**AIM OF THE TASK**
Please copy the entries from the first one through the line containing "bulls [143, 418]", changing "given word" to "listed term" and keeping everything else the same. Leave the pictures out of your copy.

**RECORDS FOR THIS TASK**
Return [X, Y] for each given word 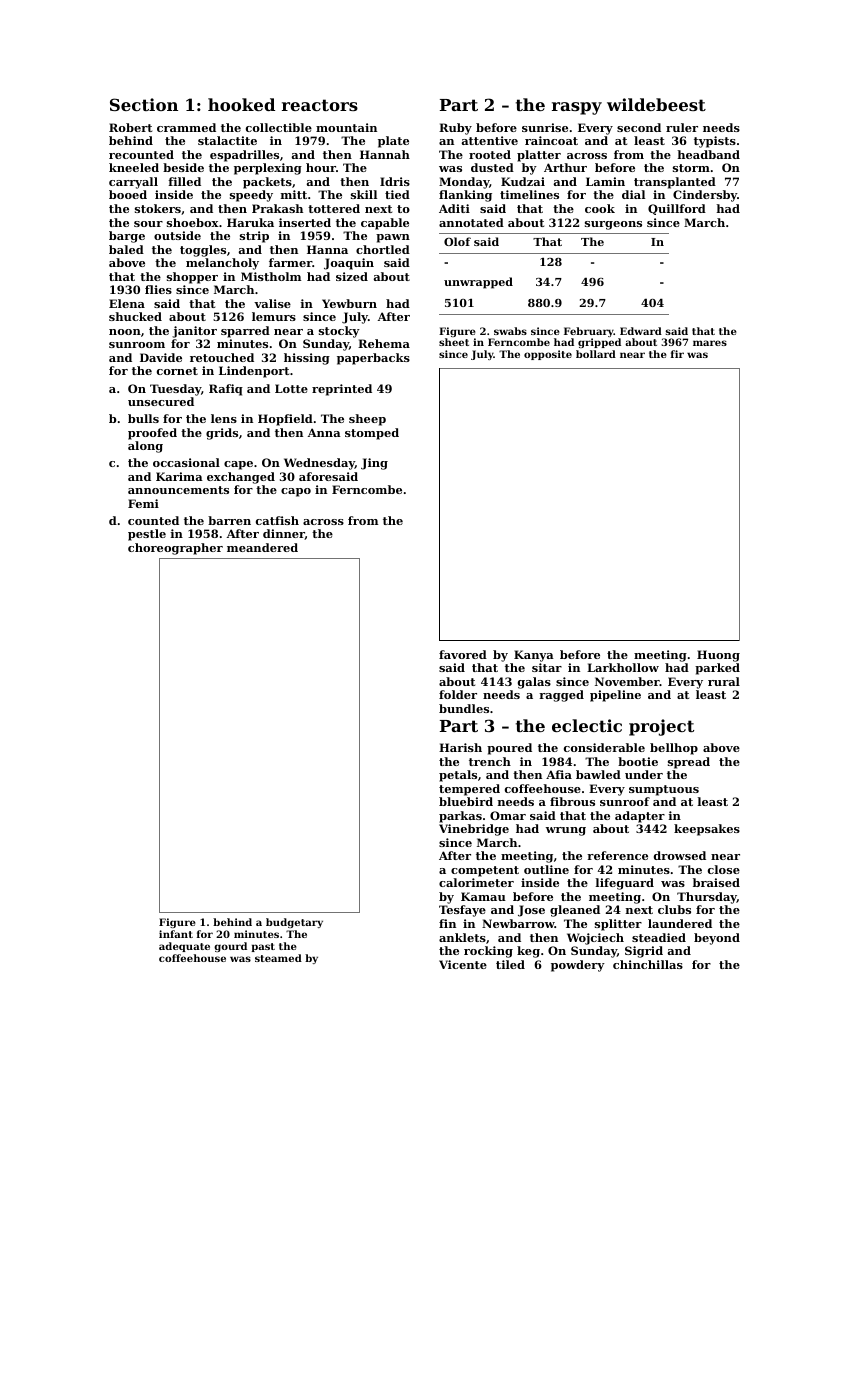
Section [144, 104]
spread [689, 763]
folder [458, 694]
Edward [641, 331]
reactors [320, 105]
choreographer [175, 549]
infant [176, 934]
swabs [510, 331]
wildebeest [656, 104]
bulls [143, 418]
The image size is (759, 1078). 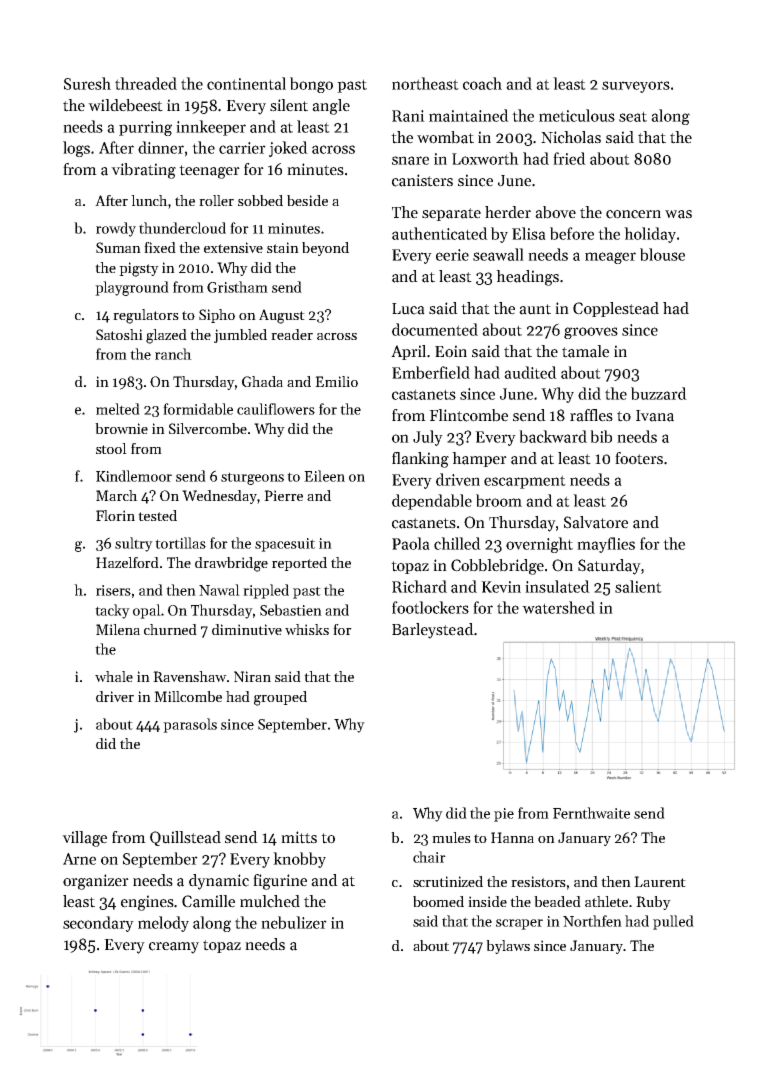 I want to click on wildebeest, so click(x=125, y=105).
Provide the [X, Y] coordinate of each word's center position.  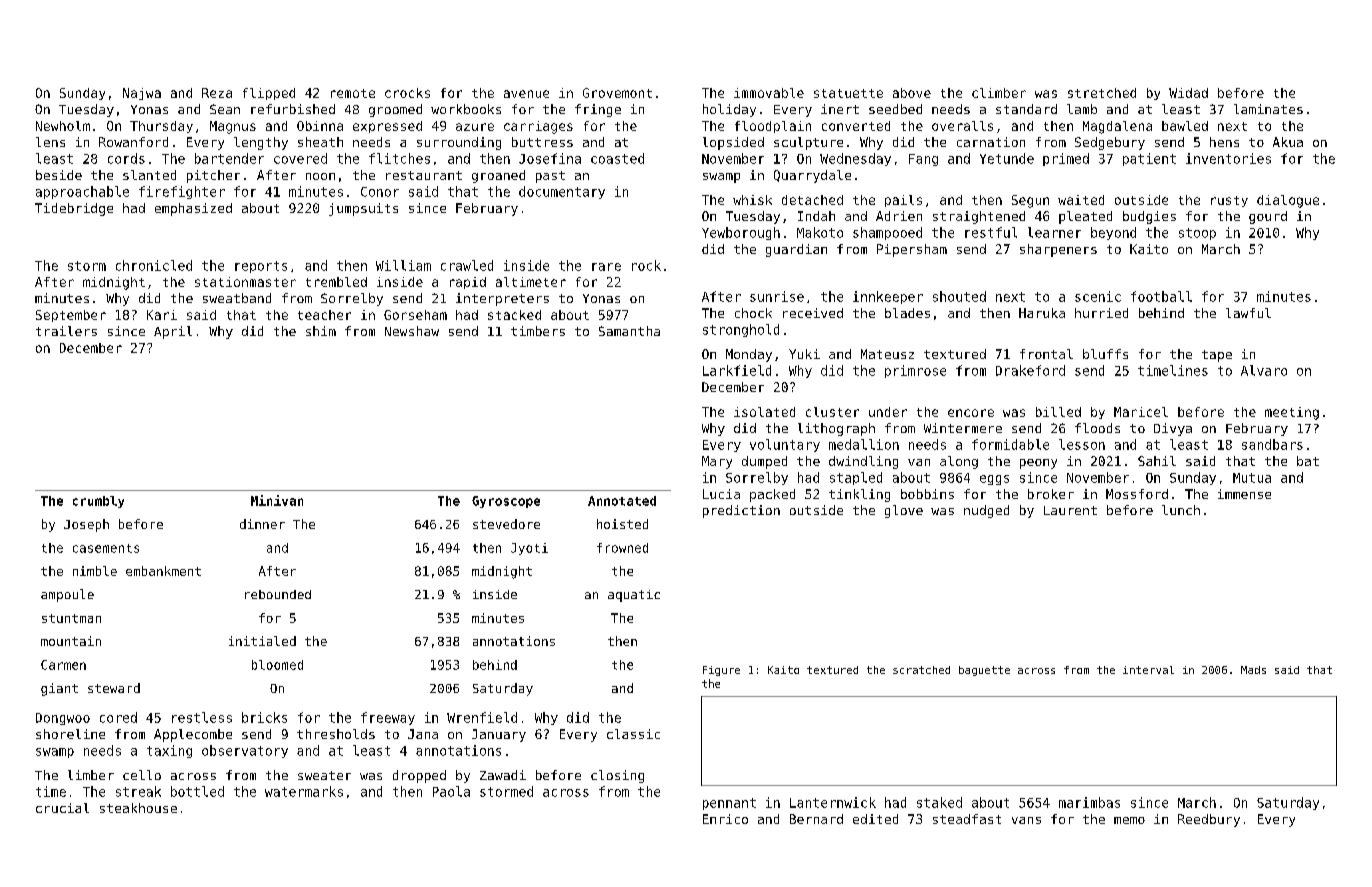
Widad [1188, 93]
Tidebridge [74, 209]
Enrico [725, 819]
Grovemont [617, 93]
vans [1026, 820]
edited [875, 819]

**RESULT**
Return [X, Y] for each listed term 
Section [144, 104]
spread [689, 763]
folder [458, 694]
Edward [641, 331]
reactors [320, 105]
choreographer [175, 549]
infant [176, 934]
swabs [510, 331]
wildebeest [656, 104]
bulls [143, 418]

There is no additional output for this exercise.